▸ **Task objective**
Read the records below and copy each line that contains "MOSI".

Extracted records START

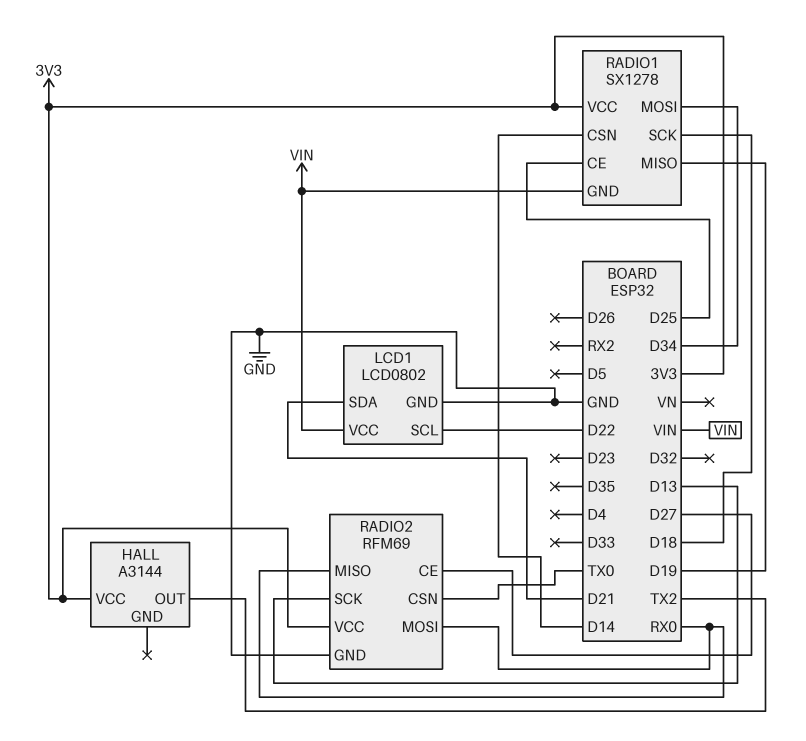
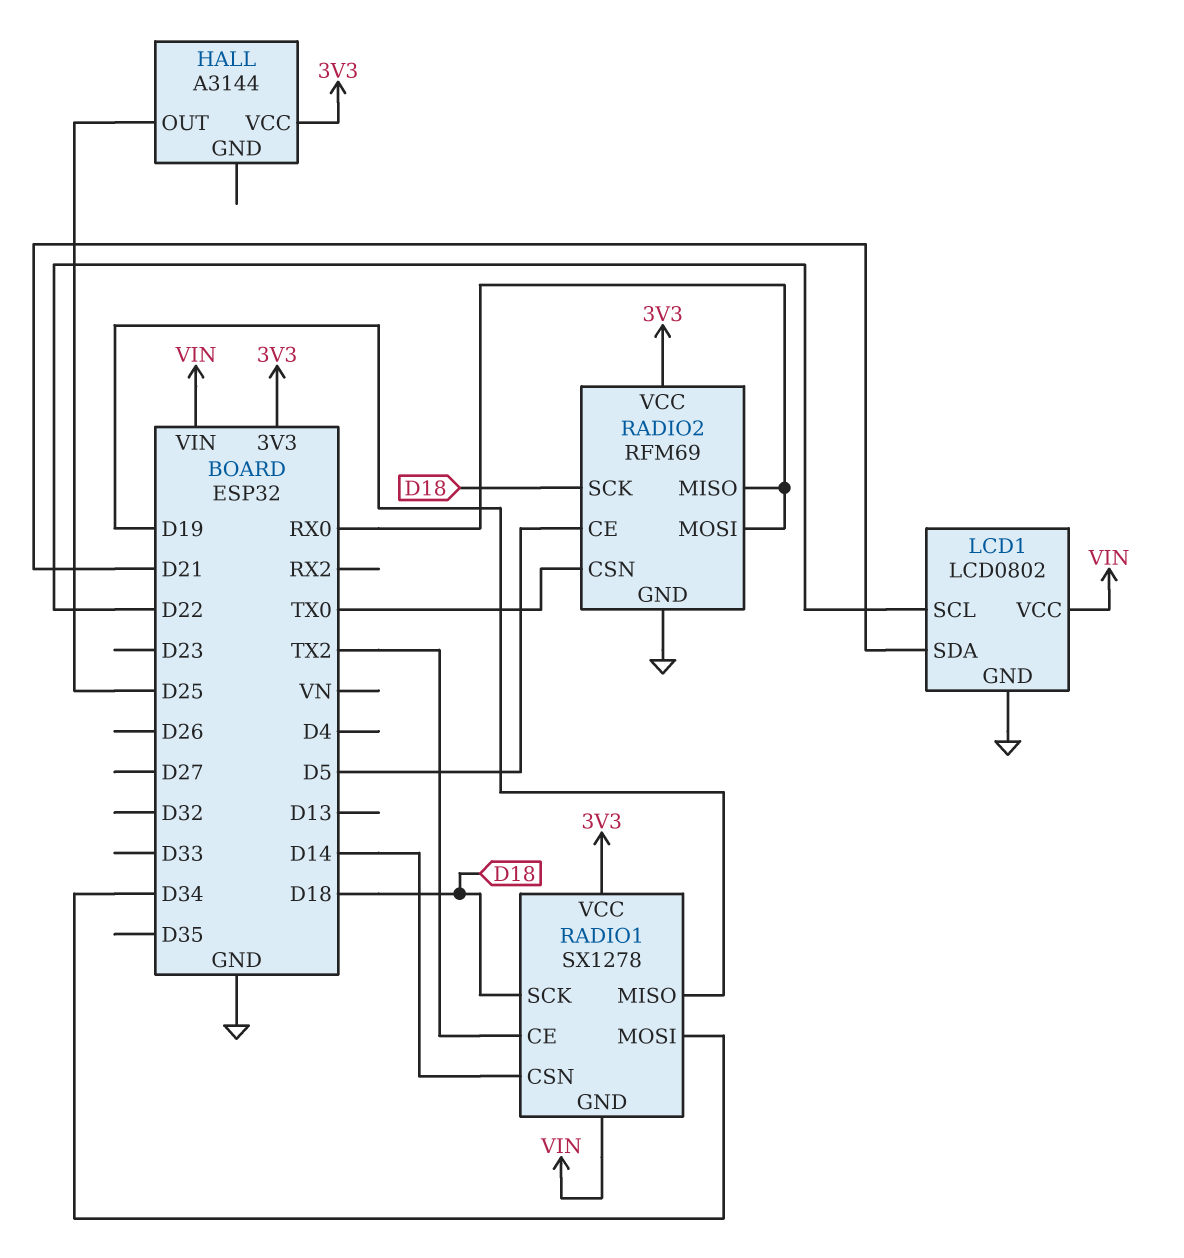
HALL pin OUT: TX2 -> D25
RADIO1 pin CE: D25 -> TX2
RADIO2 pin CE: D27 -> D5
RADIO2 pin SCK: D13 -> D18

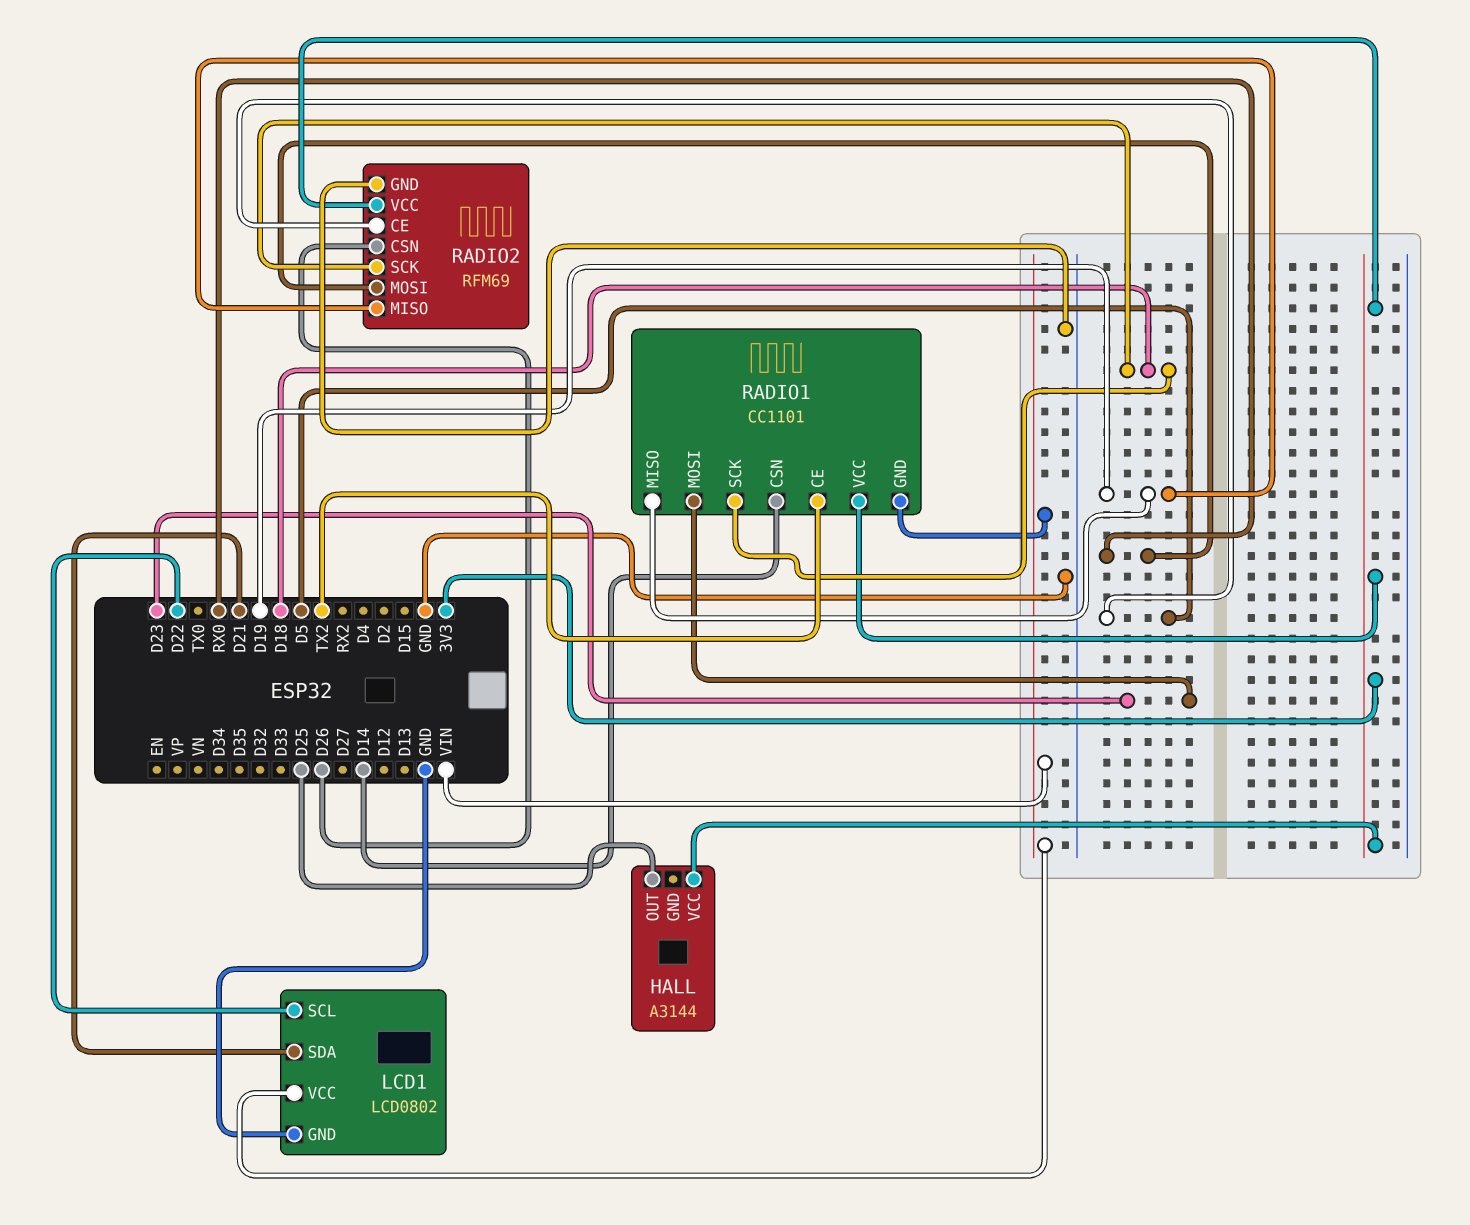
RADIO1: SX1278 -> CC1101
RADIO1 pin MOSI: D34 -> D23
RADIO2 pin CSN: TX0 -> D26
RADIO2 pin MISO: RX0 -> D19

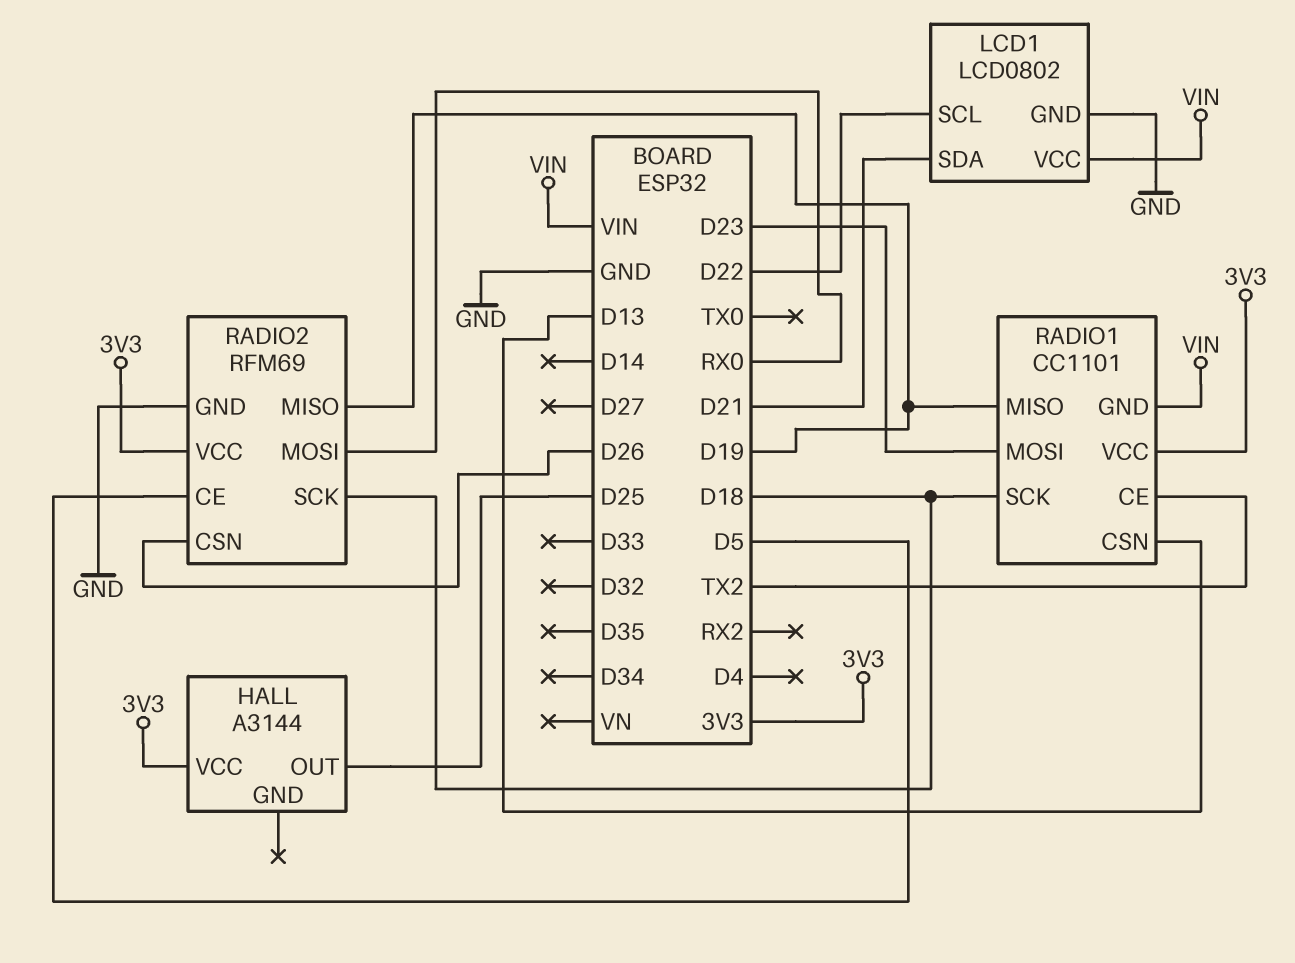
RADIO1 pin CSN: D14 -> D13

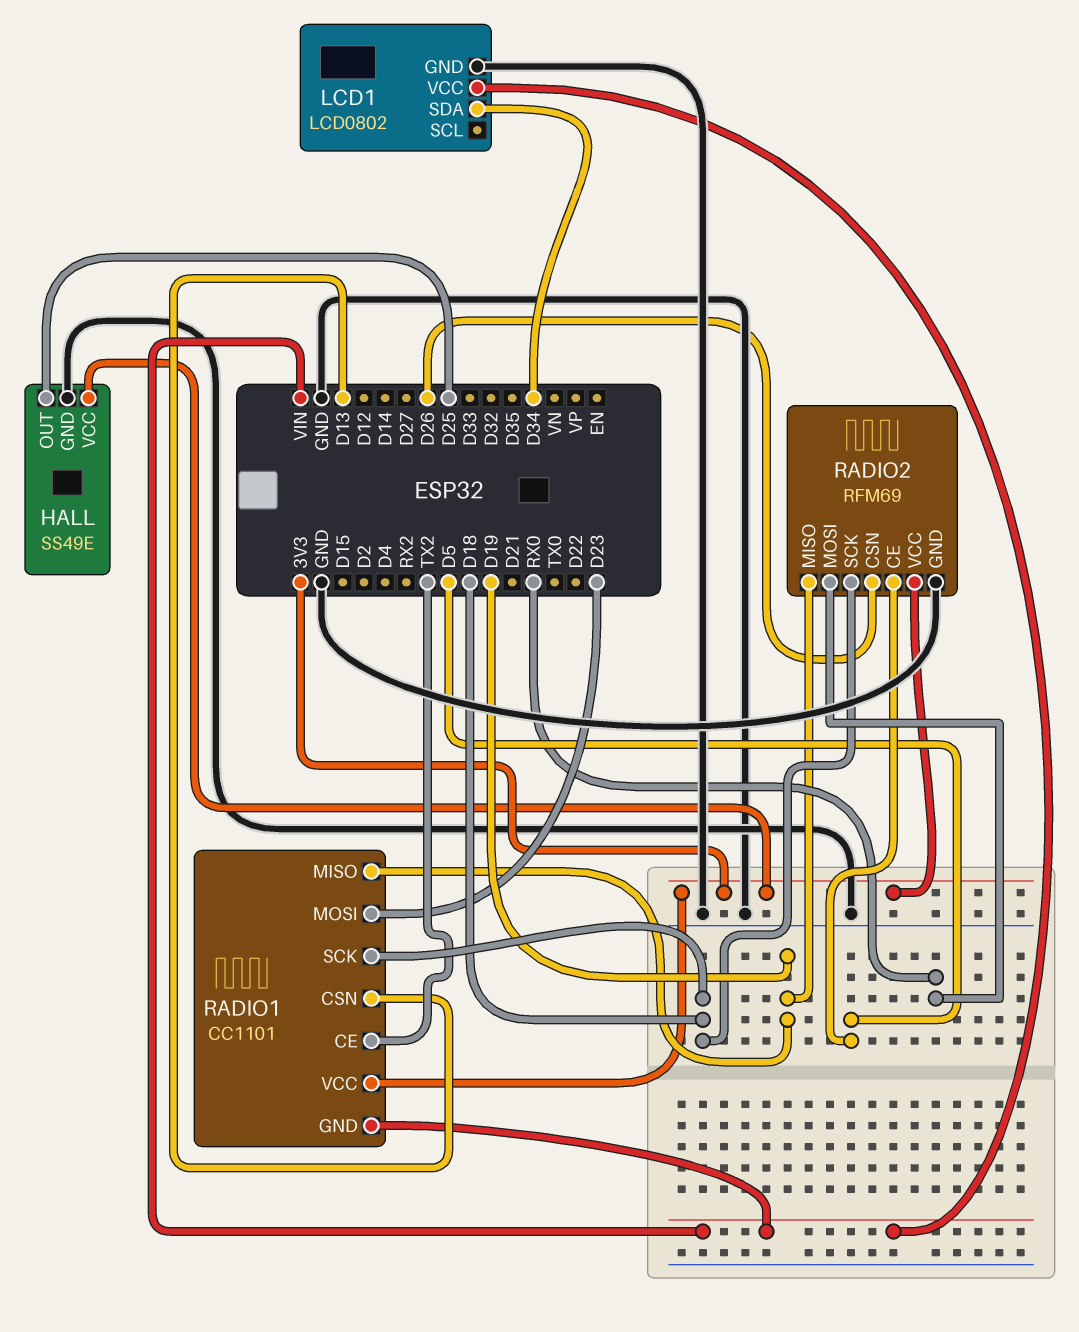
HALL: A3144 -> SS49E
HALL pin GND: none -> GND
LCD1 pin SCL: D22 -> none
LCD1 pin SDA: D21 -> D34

Extracted records END
Extracted records START

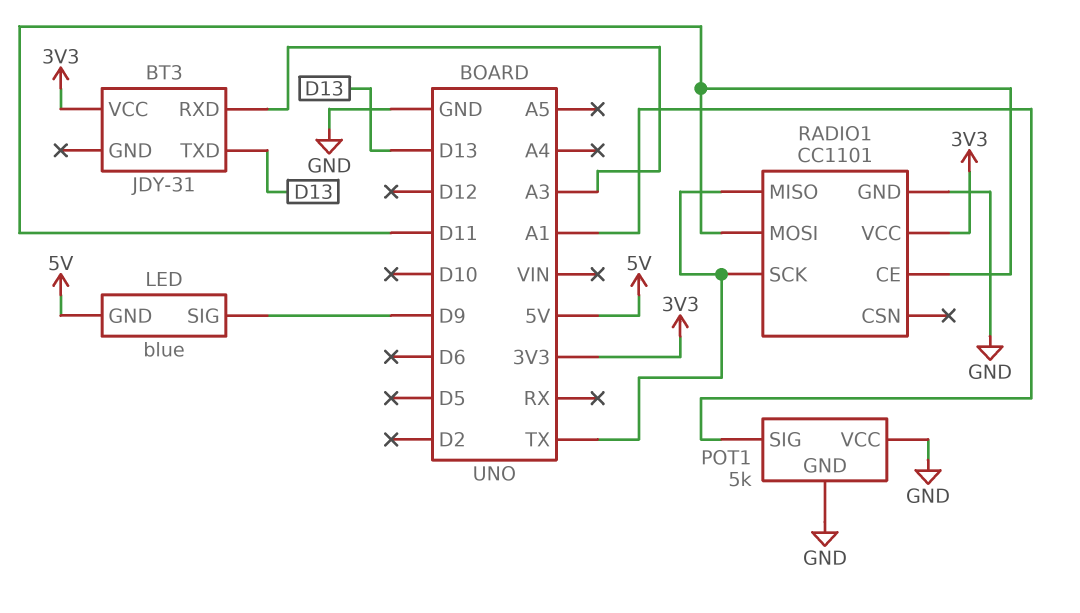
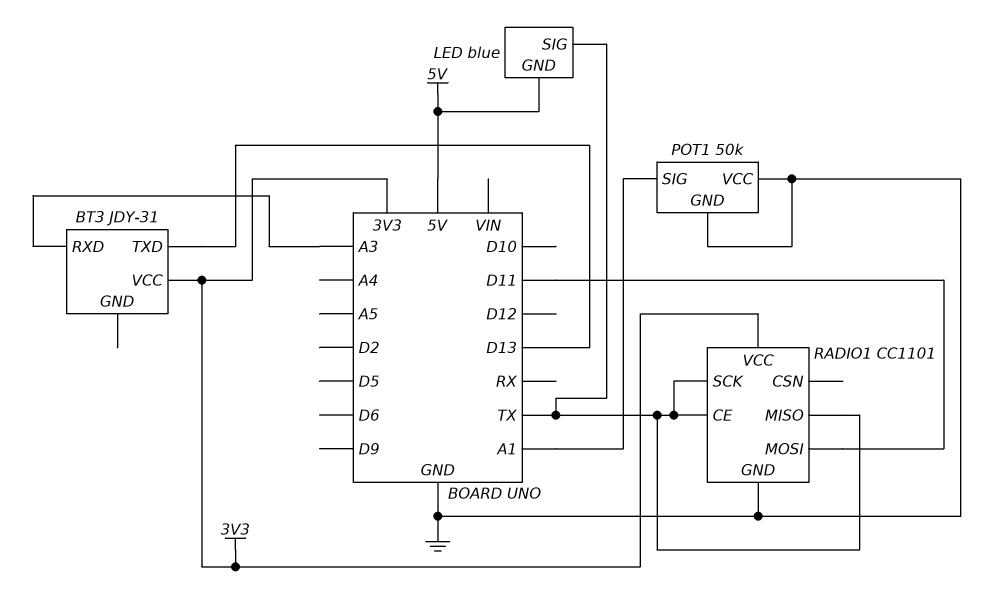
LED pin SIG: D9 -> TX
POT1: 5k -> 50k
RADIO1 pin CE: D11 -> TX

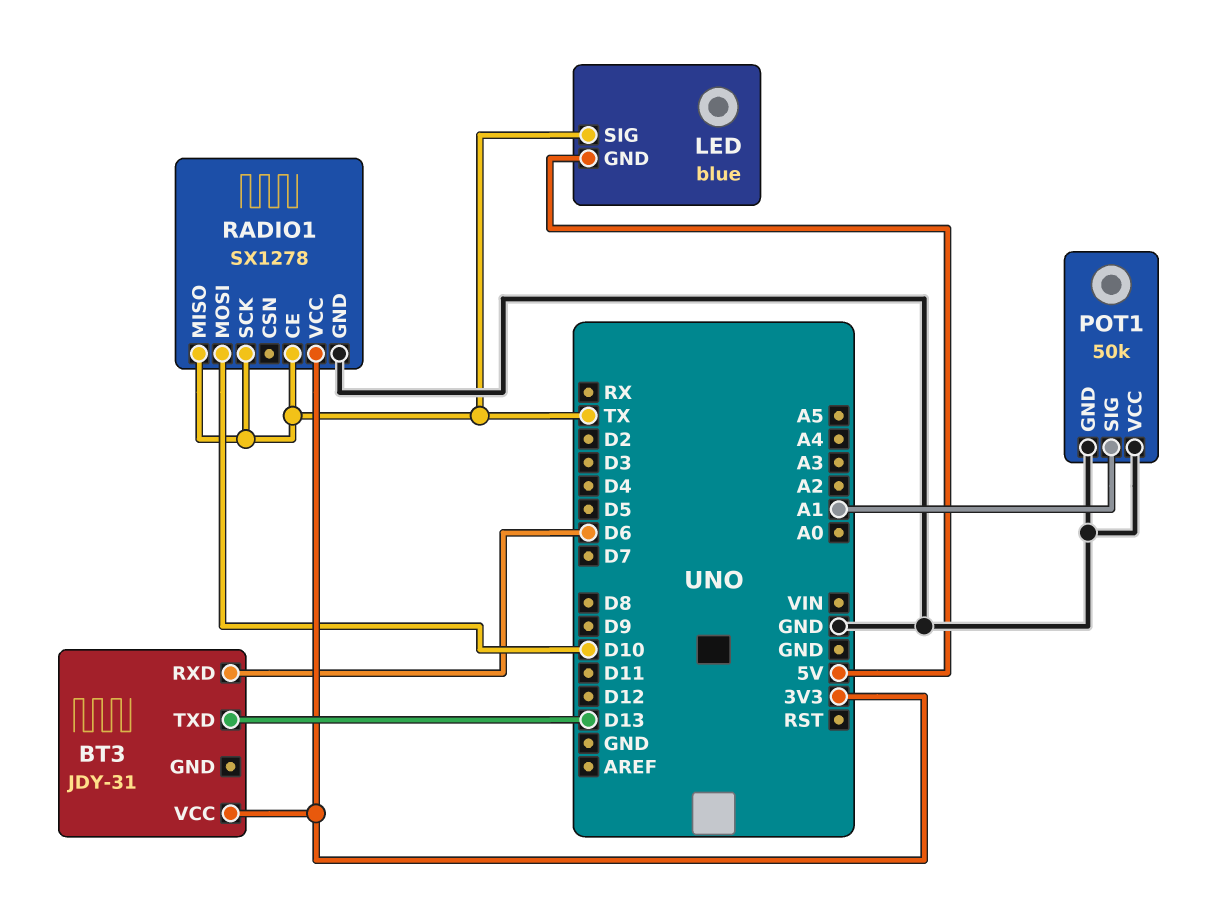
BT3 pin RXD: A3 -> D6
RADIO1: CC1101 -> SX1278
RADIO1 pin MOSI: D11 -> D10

Extracted records END

▸ **Solved problem**
RADIO1 pin MOSI: D34 -> D23
RADIO1 pin MOSI: D11 -> D10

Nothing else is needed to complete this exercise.